▶ _WORK TO BE COMPLETED_: All lines in the data below carrying the string "none" are to be located and copied.

───── DATA EXCERPTS

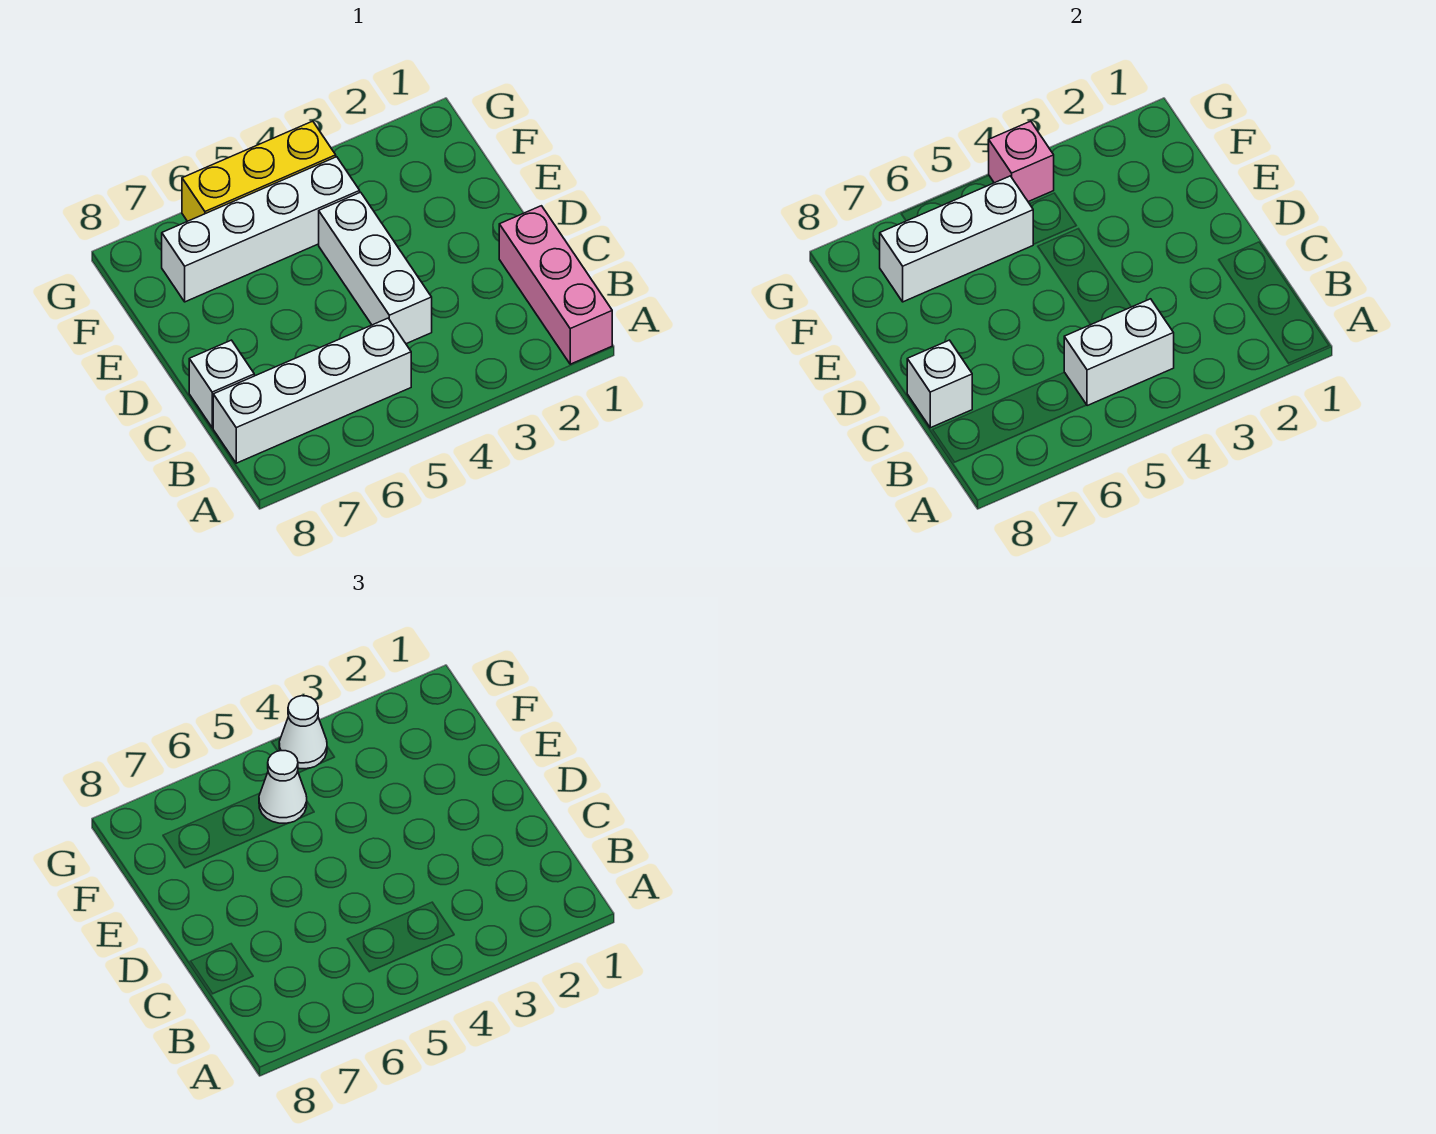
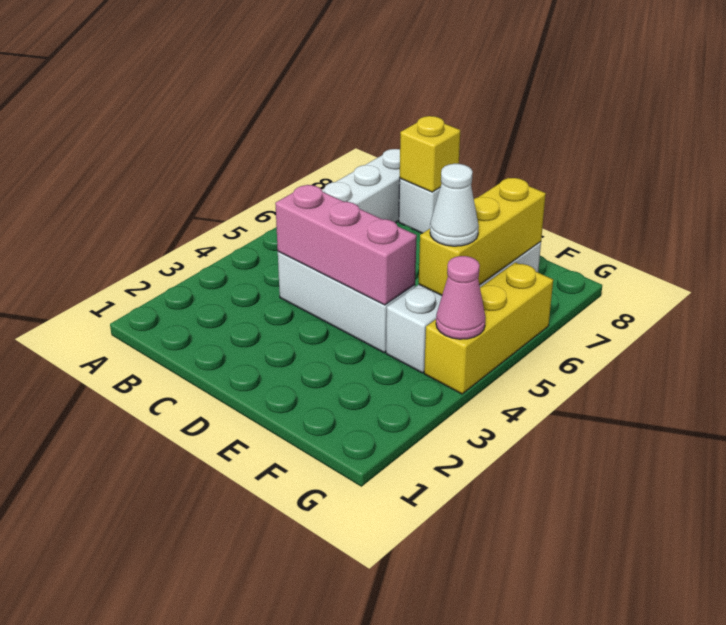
pink brick A1:C1 level 1 -> pink brick C4:E4 level 2
white brick B4:B5 level 2 -> none
white brick C8 level 2 -> yellow brick C8 level 2
white brick F5:F7 level 2 -> yellow brick F5:F7 level 2
pink brick G4 level 2 -> pink cone G4 level 2
white cone G4 level 3 -> none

──────────

▶ _RESULT BELOW_:
white brick B4:B5 level 2 -> none
white cone G4 level 3 -> none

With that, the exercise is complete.